■ Exercise prompt:
In the records below, find the line containing "red hammer [144,389,227,450] -> none" and the line containing "none -> purple drum [530,455,607,539]"; please repeat exactly the lines from one to the other, both included, and nothing more.

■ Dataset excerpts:
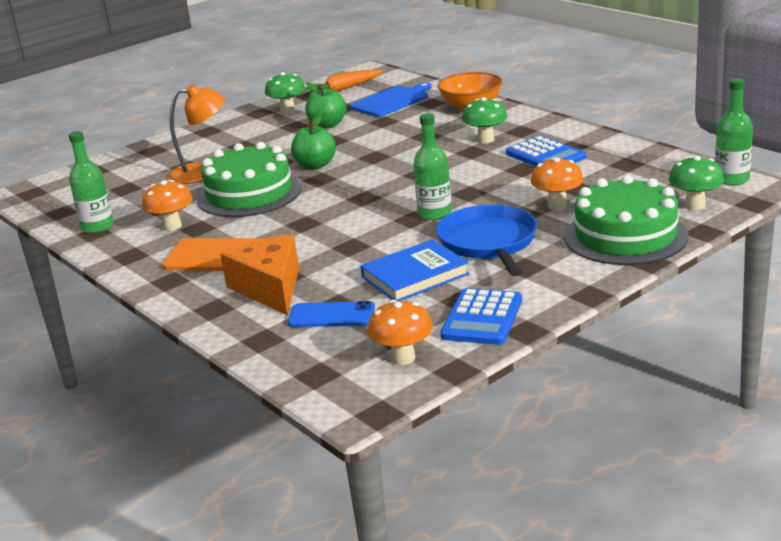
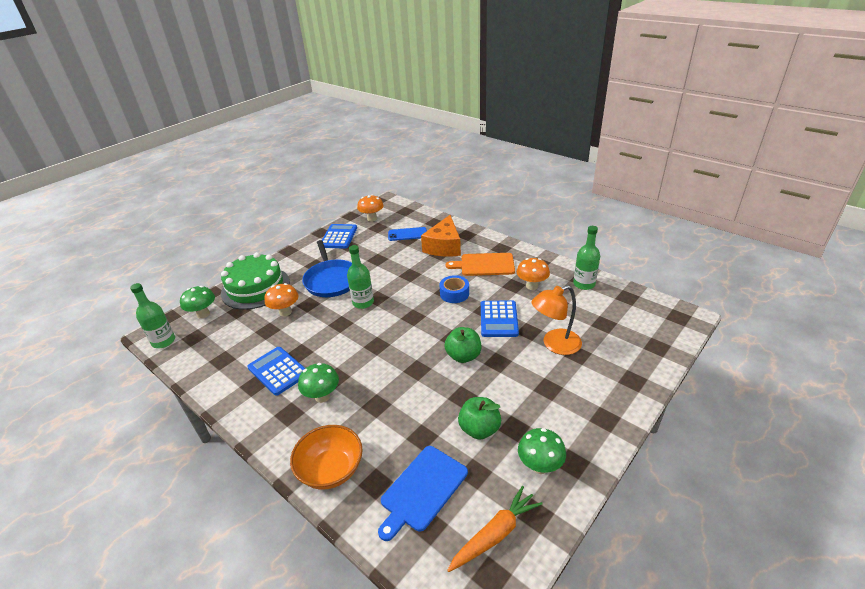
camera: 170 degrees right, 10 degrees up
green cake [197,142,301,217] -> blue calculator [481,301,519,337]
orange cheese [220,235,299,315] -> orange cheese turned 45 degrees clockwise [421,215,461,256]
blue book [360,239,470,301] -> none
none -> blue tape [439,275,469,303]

* * *

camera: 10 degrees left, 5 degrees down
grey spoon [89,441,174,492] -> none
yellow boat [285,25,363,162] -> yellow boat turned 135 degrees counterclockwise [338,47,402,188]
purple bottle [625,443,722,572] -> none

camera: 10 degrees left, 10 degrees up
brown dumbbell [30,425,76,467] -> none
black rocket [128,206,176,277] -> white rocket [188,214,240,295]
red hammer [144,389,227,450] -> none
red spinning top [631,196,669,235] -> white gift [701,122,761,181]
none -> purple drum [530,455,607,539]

■ Result of the exercise:
red hammer [144,389,227,450] -> none
red spinning top [631,196,669,235] -> white gift [701,122,761,181]
none -> purple drum [530,455,607,539]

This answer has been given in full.